▶ _Data section_:
= = = =
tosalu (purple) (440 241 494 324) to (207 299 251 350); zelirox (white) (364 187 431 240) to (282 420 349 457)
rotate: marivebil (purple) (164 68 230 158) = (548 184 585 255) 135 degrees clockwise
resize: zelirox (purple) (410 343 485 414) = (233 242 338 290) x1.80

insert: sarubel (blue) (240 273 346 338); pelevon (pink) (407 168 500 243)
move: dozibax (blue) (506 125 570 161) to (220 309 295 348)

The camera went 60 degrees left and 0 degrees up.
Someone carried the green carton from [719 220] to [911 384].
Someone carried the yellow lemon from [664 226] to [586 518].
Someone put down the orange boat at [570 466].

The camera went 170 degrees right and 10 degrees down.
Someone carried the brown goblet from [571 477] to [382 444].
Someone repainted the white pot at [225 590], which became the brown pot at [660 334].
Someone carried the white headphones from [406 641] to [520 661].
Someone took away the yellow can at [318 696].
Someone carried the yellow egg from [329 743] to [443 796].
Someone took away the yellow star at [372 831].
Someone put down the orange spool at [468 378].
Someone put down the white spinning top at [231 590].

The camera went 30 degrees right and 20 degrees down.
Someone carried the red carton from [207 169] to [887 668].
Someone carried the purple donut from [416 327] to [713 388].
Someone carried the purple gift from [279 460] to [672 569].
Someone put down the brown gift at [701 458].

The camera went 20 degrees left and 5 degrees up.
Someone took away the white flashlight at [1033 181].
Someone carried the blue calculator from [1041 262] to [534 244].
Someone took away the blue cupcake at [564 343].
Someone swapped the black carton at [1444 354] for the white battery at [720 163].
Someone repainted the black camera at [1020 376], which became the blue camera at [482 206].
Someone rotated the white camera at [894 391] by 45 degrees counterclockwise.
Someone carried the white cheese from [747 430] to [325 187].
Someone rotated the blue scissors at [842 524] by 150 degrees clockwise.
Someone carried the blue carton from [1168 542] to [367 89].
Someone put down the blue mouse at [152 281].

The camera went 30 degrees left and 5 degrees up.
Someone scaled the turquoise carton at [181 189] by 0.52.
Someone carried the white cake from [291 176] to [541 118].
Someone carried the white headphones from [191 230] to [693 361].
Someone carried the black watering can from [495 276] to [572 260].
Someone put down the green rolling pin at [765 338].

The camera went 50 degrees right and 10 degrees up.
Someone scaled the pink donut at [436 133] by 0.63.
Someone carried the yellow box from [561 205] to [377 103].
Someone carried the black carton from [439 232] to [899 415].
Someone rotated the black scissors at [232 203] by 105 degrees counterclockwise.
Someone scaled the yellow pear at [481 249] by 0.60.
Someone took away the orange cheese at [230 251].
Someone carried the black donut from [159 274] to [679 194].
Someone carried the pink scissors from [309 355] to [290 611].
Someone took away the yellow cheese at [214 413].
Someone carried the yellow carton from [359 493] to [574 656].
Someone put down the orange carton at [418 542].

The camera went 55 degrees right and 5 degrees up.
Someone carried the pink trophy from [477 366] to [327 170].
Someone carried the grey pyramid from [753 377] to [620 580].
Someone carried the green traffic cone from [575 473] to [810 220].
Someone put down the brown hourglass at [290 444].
= = = =
▶ _Task goal_: Would you restate the entries word for word, omitting none?

▶ _Response box_:
tosalu (purple) (440 241 494 324) to (207 299 251 350); zelirox (white) (364 187 431 240) to (282 420 349 457)
rotate: marivebil (purple) (164 68 230 158) = (548 184 585 255) 135 degrees clockwise
resize: zelirox (purple) (410 343 485 414) = (233 242 338 290) x1.80

insert: sarubel (blue) (240 273 346 338); pelevon (pink) (407 168 500 243)
move: dozibax (blue) (506 125 570 161) to (220 309 295 348)

The camera went 60 degrees left and 0 degrees up.
Someone carried the green carton from [719 220] to [911 384].
Someone carried the yellow lemon from [664 226] to [586 518].
Someone put down the orange boat at [570 466].

The camera went 170 degrees right and 10 degrees down.
Someone carried the brown goblet from [571 477] to [382 444].
Someone repainted the white pot at [225 590], which became the brown pot at [660 334].
Someone carried the white headphones from [406 641] to [520 661].
Someone took away the yellow can at [318 696].
Someone carried the yellow egg from [329 743] to [443 796].
Someone took away the yellow star at [372 831].
Someone put down the orange spool at [468 378].
Someone put down the white spinning top at [231 590].

The camera went 30 degrees right and 20 degrees down.
Someone carried the red carton from [207 169] to [887 668].
Someone carried the purple donut from [416 327] to [713 388].
Someone carried the purple gift from [279 460] to [672 569].
Someone put down the brown gift at [701 458].

The camera went 20 degrees left and 5 degrees up.
Someone took away the white flashlight at [1033 181].
Someone carried the blue calculator from [1041 262] to [534 244].
Someone took away the blue cupcake at [564 343].
Someone swapped the black carton at [1444 354] for the white battery at [720 163].
Someone repainted the black camera at [1020 376], which became the blue camera at [482 206].
Someone rotated the white camera at [894 391] by 45 degrees counterclockwise.
Someone carried the white cheese from [747 430] to [325 187].
Someone rotated the blue scissors at [842 524] by 150 degrees clockwise.
Someone carried the blue carton from [1168 542] to [367 89].
Someone put down the blue mouse at [152 281].

The camera went 30 degrees left and 5 degrees up.
Someone scaled the turquoise carton at [181 189] by 0.52.
Someone carried the white cake from [291 176] to [541 118].
Someone carried the white headphones from [191 230] to [693 361].
Someone carried the black watering can from [495 276] to [572 260].
Someone put down the green rolling pin at [765 338].

The camera went 50 degrees right and 10 degrees up.
Someone scaled the pink donut at [436 133] by 0.63.
Someone carried the yellow box from [561 205] to [377 103].
Someone carried the black carton from [439 232] to [899 415].
Someone rotated the black scissors at [232 203] by 105 degrees counterclockwise.
Someone scaled the yellow pear at [481 249] by 0.60.
Someone took away the orange cheese at [230 251].
Someone carried the black donut from [159 274] to [679 194].
Someone carried the pink scissors from [309 355] to [290 611].
Someone took away the yellow cheese at [214 413].
Someone carried the yellow carton from [359 493] to [574 656].
Someone put down the orange carton at [418 542].

The camera went 55 degrees right and 5 degrees up.
Someone carried the pink trophy from [477 366] to [327 170].
Someone carried the grey pyramid from [753 377] to [620 580].
Someone carried the green traffic cone from [575 473] to [810 220].
Someone put down the brown hourglass at [290 444].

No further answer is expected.